Exercise inputs Start Marker

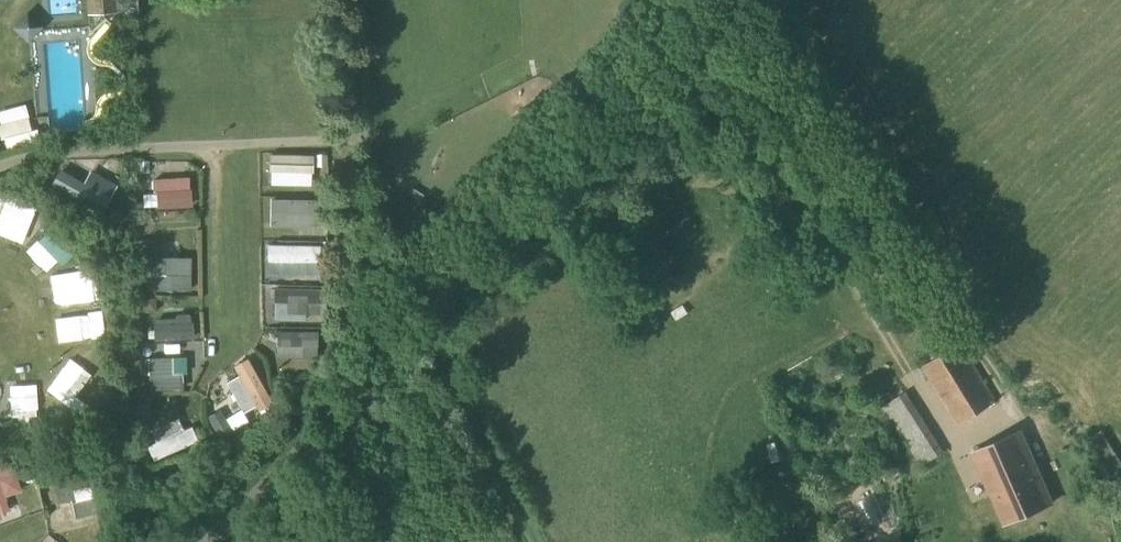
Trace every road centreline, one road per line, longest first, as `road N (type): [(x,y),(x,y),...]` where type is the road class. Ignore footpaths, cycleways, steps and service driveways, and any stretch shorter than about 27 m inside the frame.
road 1 (unclassified): [(194,541),(734,0)]
road 2 (track): [(0,364),(47,361),(35,279),(10,260),(0,262)]

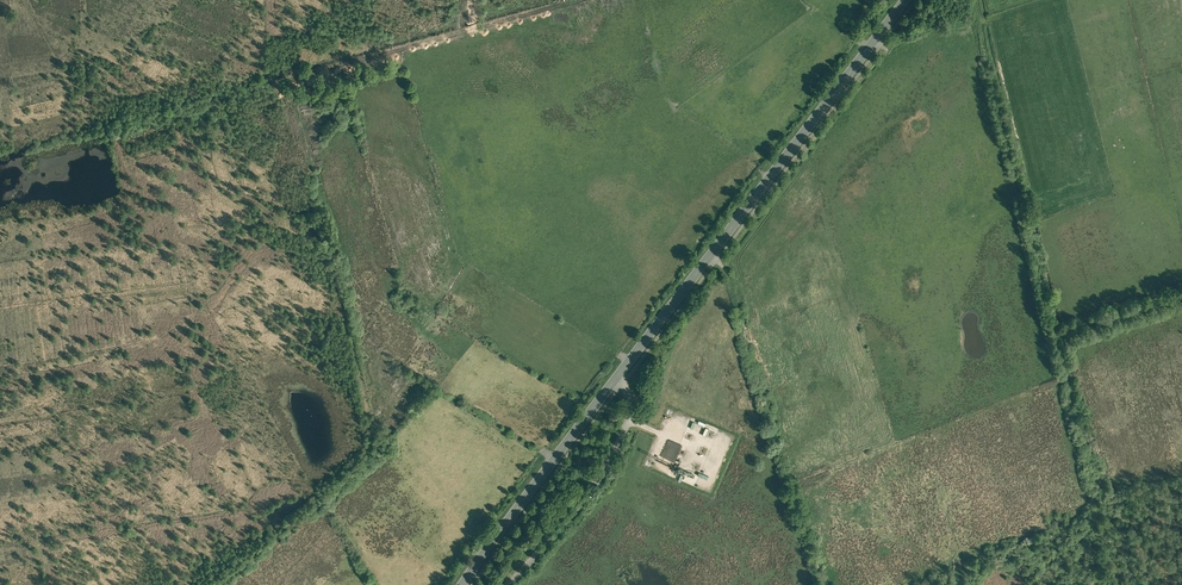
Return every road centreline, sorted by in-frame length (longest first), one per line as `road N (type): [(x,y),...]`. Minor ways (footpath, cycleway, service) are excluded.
road 1 (primary): [(612,378),(903,0)]
road 2 (track): [(1067,359),(976,0)]
road 3 (primary): [(459,584),(612,378)]
road 4 (unclassified): [(612,378),(631,406),(604,474),(507,584)]

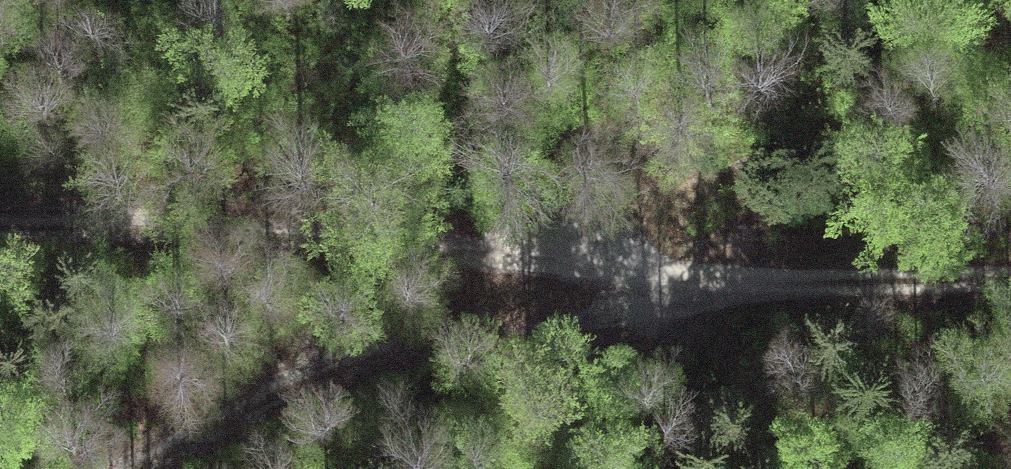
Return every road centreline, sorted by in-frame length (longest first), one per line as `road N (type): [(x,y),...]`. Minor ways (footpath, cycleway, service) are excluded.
road 1 (track): [(1010,44),(679,198),(653,333),(487,333),(310,372),(146,468)]
road 2 (track): [(1010,280),(660,280),(395,245),(0,229)]

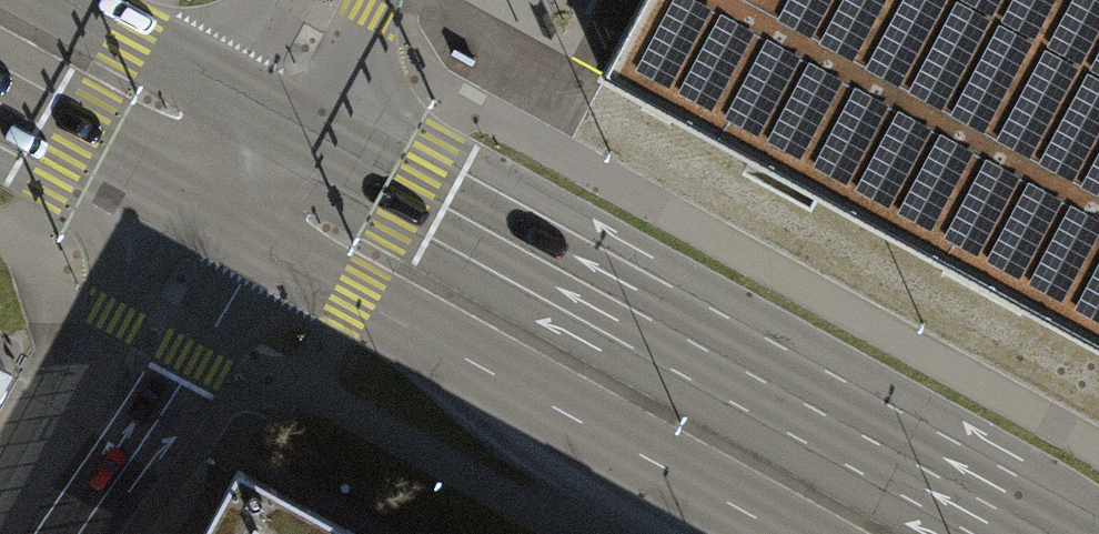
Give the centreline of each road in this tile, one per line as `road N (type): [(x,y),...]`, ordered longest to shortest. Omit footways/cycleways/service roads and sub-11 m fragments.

Exercise inputs End Marker

Work instruction: The records must come back exactly, with their pictures removed.

Exercise response:
Trace every road centreline, one road per line, longest first, as `road N (type): [(x,y),(x,y),...]` where type is the road class. Ignore footpaths, cycleways, steps and service driveways, and any stretch shorter than about 27 m inside the frame.
road 1 (unclassified): [(194,541),(734,0)]
road 2 (track): [(0,364),(47,361),(35,279),(10,260),(0,262)]

Return every road centreline, sorted by in-frame length (longest first), one per line as `road N (type): [(x,y),...]`. Minor ways (footpath, cycleway, service) are excluded.
road 1 (primary): [(612,378),(903,0)]
road 2 (track): [(1067,359),(976,0)]
road 3 (primary): [(459,584),(612,378)]
road 4 (unclassified): [(612,378),(631,406),(604,474),(507,584)]

Return every road centreline, sorted by in-frame length (longest first), one per line as `road N (type): [(x,y),...]`. Minor ways (footpath, cycleway, service) are excluded.
road 1 (track): [(1010,44),(679,198),(653,333),(487,333),(310,372),(146,468)]
road 2 (track): [(1010,280),(660,280),(395,245),(0,229)]

Give the centreline of each road in this tile, one per line as `road N (type): [(x,y),...]`, ordered longest to shortest. Omit footways/cycleways/service roads and sub-11 m fragments.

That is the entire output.